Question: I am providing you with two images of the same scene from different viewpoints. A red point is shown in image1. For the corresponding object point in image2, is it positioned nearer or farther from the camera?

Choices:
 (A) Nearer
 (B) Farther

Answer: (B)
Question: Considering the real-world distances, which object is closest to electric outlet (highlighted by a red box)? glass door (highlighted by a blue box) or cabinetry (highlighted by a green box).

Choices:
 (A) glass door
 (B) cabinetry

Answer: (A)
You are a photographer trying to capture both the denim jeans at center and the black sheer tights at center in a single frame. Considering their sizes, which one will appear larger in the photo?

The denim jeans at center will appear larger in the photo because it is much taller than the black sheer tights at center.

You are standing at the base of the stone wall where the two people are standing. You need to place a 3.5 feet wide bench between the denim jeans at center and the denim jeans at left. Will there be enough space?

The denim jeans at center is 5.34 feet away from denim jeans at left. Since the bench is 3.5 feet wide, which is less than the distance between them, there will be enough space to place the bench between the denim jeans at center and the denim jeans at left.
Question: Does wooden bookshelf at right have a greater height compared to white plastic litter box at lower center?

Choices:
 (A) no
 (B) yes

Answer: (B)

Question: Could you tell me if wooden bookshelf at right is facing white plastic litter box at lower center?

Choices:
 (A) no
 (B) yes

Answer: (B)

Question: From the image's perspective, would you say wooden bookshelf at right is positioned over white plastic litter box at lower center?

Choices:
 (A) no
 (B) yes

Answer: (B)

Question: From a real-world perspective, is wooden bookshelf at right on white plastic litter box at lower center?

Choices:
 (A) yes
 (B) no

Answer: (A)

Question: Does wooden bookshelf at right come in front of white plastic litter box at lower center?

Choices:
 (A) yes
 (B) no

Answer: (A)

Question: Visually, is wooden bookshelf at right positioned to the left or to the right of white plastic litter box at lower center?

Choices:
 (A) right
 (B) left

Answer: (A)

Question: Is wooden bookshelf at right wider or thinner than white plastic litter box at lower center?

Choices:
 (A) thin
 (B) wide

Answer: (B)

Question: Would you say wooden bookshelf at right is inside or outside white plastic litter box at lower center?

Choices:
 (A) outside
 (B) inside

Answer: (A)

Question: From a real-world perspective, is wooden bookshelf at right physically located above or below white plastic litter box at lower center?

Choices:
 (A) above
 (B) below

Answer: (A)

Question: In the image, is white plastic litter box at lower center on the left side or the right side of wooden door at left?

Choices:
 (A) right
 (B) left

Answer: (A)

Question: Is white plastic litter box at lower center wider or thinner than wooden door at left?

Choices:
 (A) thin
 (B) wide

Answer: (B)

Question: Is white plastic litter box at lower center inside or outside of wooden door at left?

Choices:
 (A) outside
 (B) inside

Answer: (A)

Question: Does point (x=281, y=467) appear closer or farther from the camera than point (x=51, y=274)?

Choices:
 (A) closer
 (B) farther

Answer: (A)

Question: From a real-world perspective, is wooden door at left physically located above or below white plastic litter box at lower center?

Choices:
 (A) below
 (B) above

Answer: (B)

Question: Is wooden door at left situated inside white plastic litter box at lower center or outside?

_ _ _

- **Your task**
Find every line in the items above that contains the word "jeans" and copy each of those lines. Case counts.

- **Solution**
You are a photographer trying to capture both the denim jeans at center and the black sheer tights at center in a single frame. Considering their sizes, which one will appear larger in the photo?
The denim jeans at center will appear larger in the photo because it is much taller than the black sheer tights at center.
You are standing at the base of the stone wall where the two people are standing. You need to place a 3.5 feet wide bench between the denim jeans at center and the denim jeans at left. Will there be enough space?
The denim jeans at center is 5.34 feet away from denim jeans at left. Since the bench is 3.5 feet wide, which is less than the distance between them, there will be enough space to place the bench between the denim jeans at center and the denim jeans at left.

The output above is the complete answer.